%%

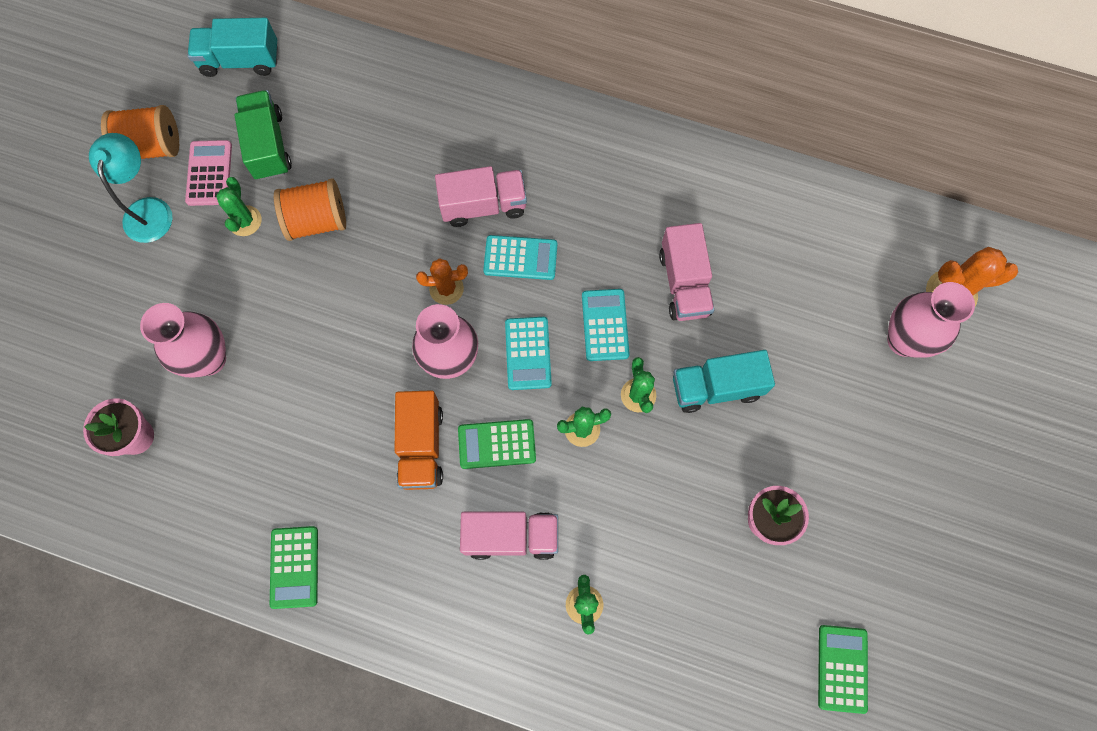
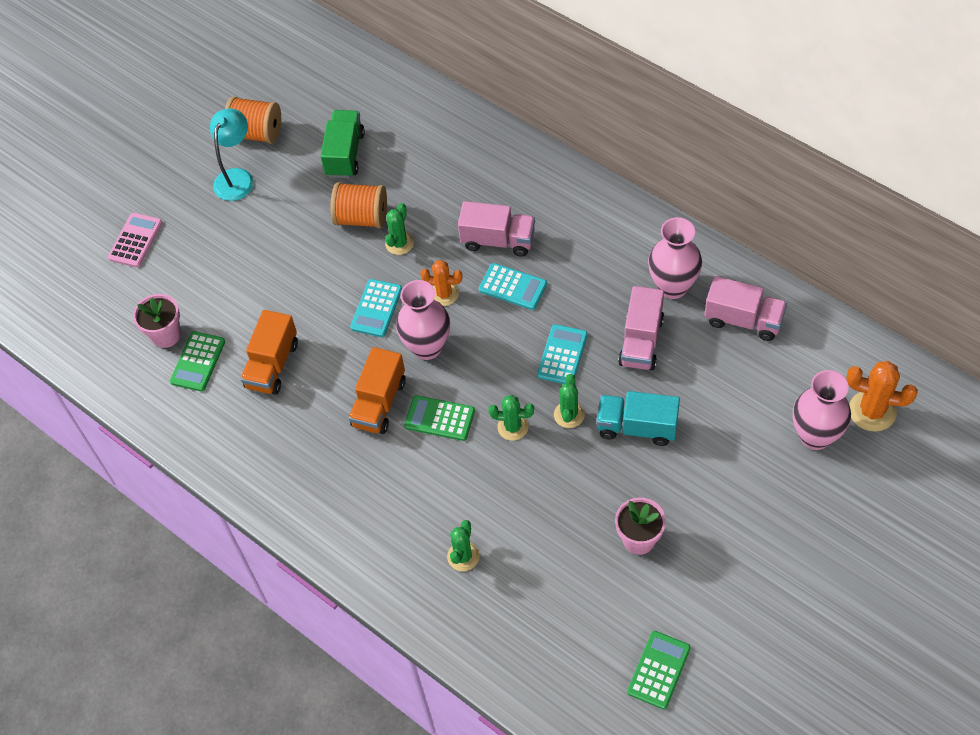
camera: 25 degrees right, 15 degrees down
(209, 173) = (292, 163): pink calculator -> pink calculator (135, 240)
(209, 359) = (241, 295): pink vase -> pink vase (672, 287)
(240, 61) = (347, 87): turquoise truck -> none
(245, 221) = (306, 204): green cactus -> green cactus (399, 243)
(279, 436) = (272, 365): none -> orange truck
(294, 567) = (248, 461): green calculator -> green calculator (198, 362)
(511, 536) = (424, 489): pink truck -> pink truck (743, 320)
(528, 353) = (491, 359): turquoise calculator -> turquoise calculator (376, 308)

%%

PROBLEM. Reproduce the listing exactly, images omitted.

EXERCISE ANSWER.
camera: 25 degrees right, 15 degrees down
(209, 173) = (292, 163): pink calculator -> pink calculator (135, 240)
(209, 359) = (241, 295): pink vase -> pink vase (672, 287)
(240, 61) = (347, 87): turquoise truck -> none
(245, 221) = (306, 204): green cactus -> green cactus (399, 243)
(279, 436) = (272, 365): none -> orange truck
(294, 567) = (248, 461): green calculator -> green calculator (198, 362)
(511, 536) = (424, 489): pink truck -> pink truck (743, 320)
(528, 353) = (491, 359): turquoise calculator -> turquoise calculator (376, 308)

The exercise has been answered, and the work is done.